● WHAT THE TASK REQUIRES
The reply must consist of the lines from the first line of the records through the line containing "(550, 181) = (457, 516): blue", copied exactly, with every picture omitted.

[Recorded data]
________________________

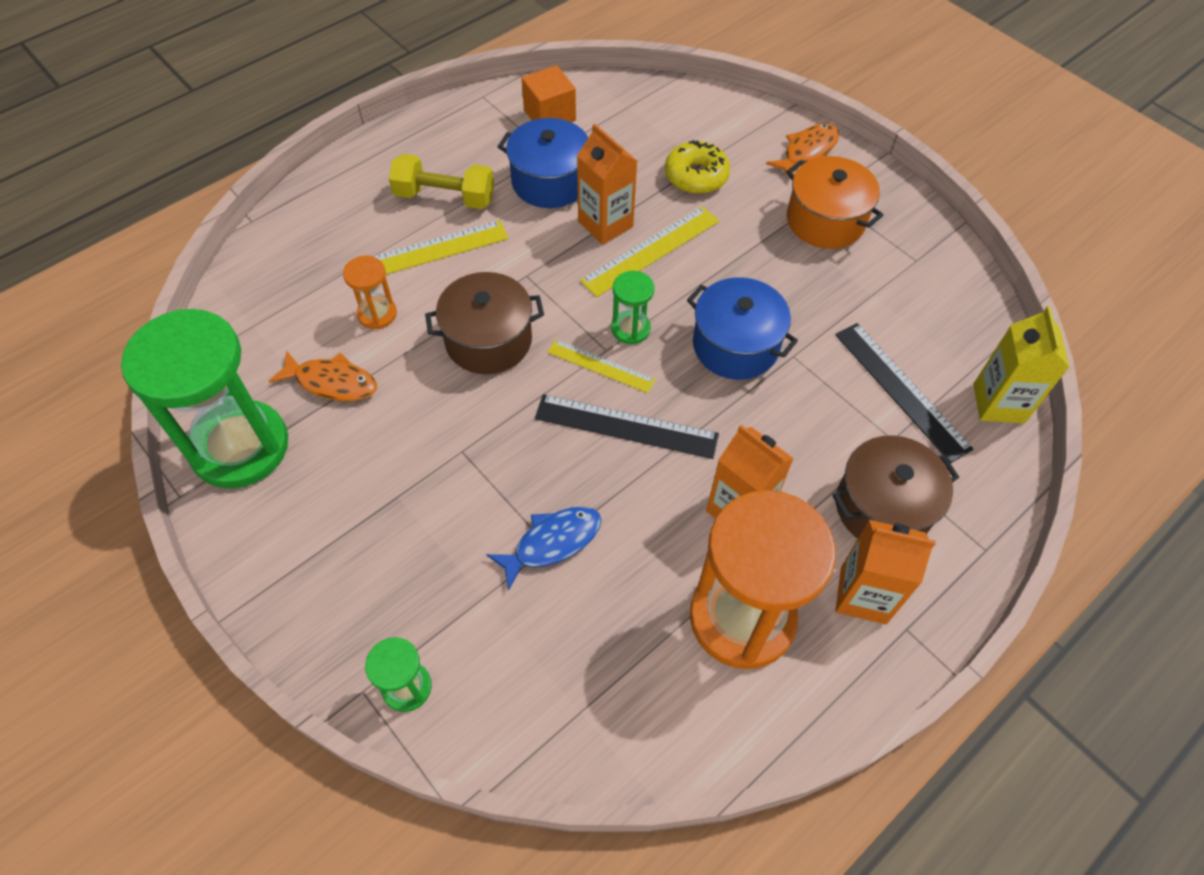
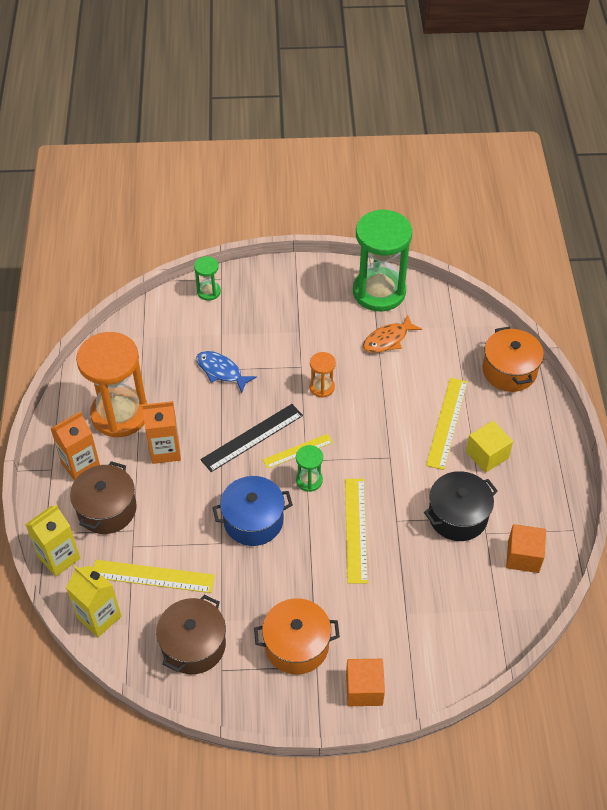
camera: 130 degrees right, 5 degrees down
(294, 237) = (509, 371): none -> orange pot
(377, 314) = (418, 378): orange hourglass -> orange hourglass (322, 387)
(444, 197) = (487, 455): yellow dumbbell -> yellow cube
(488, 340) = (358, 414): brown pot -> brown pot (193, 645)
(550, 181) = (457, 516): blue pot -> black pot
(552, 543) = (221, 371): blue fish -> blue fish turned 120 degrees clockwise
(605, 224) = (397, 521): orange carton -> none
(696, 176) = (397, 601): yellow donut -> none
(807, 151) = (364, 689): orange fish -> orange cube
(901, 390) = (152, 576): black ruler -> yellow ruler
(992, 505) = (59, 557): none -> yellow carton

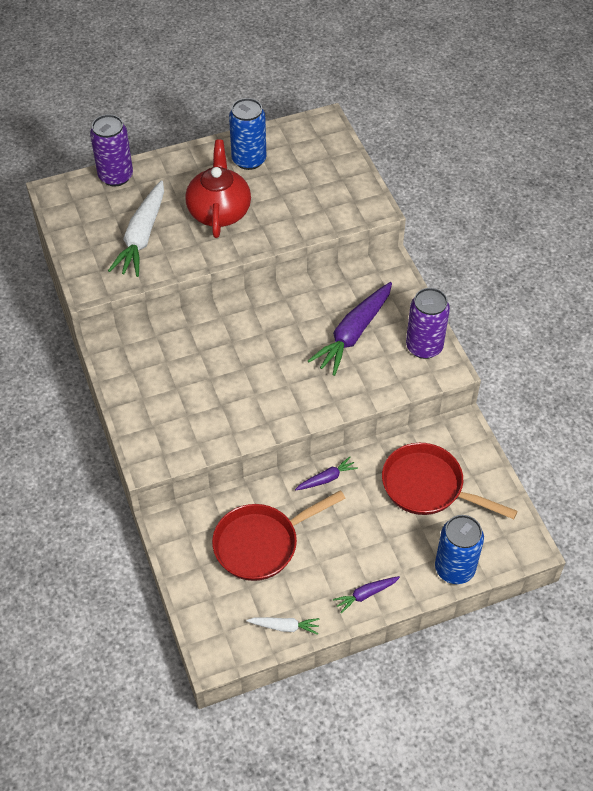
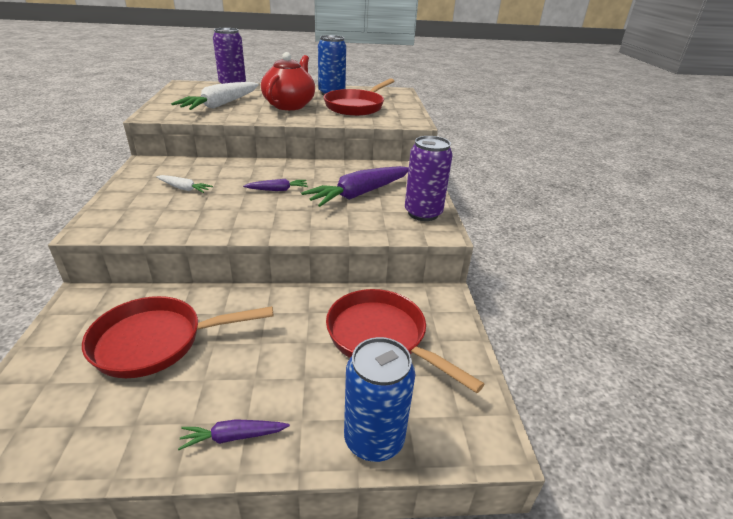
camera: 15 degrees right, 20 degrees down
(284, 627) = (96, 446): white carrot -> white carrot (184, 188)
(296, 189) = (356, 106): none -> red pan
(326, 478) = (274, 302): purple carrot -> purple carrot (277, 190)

________________________

● WRITTEN REPLY
camera: 130 degrees right, 5 degrees down
(294, 237) = (509, 371): none -> orange pot
(377, 314) = (418, 378): orange hourglass -> orange hourglass (322, 387)
(444, 197) = (487, 455): yellow dumbbell -> yellow cube
(488, 340) = (358, 414): brown pot -> brown pot (193, 645)
(550, 181) = (457, 516): blue pot -> black pot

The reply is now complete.